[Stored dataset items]
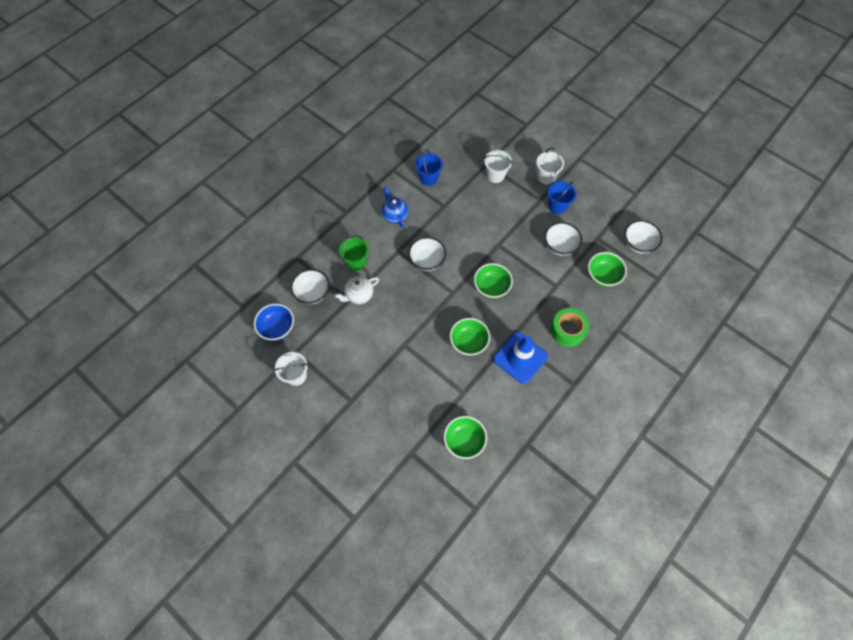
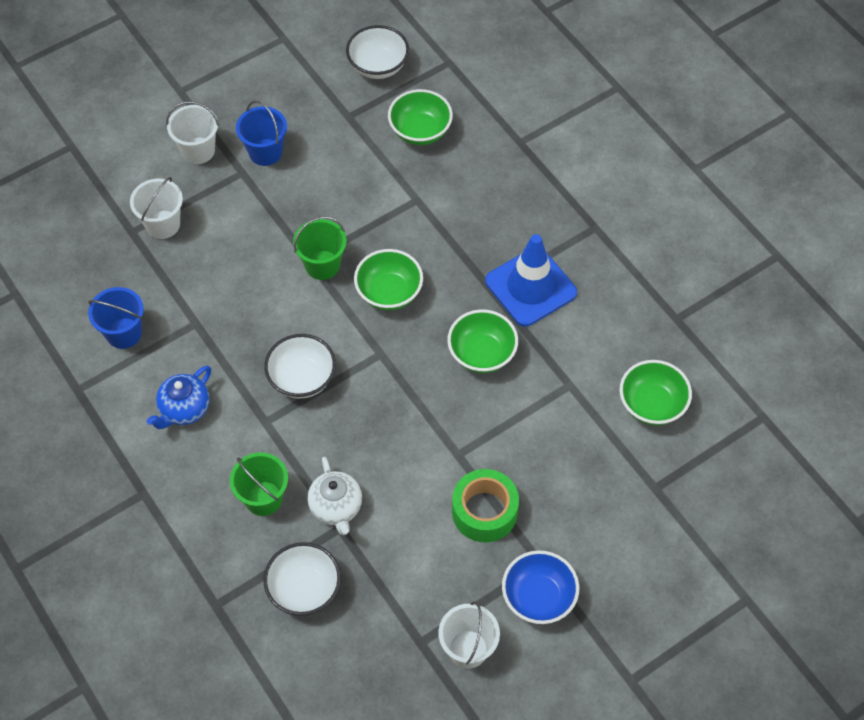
camera: 75 degrees left, 5 degrees down
(277, 328) = (359, 667): blue bowl -> blue bowl (538, 597)
(395, 215) = (184, 409): blue teapot -> blue teapot turned 45 degrees counterclockwise
(497, 251) = (322, 265): none -> green bucket
(560, 245) = (343, 171): white bowl -> none
(567, 330) = (501, 208): green tape -> green tape (484, 511)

### [PROBLEM STATEMENT]
Beginning with the line that contains "(560, 245) = (343, 171): white bowl -> none", each line of the records above through the last one must be printed word for word.

### [ANSWER BELOW]
(560, 245) = (343, 171): white bowl -> none
(567, 330) = (501, 208): green tape -> green tape (484, 511)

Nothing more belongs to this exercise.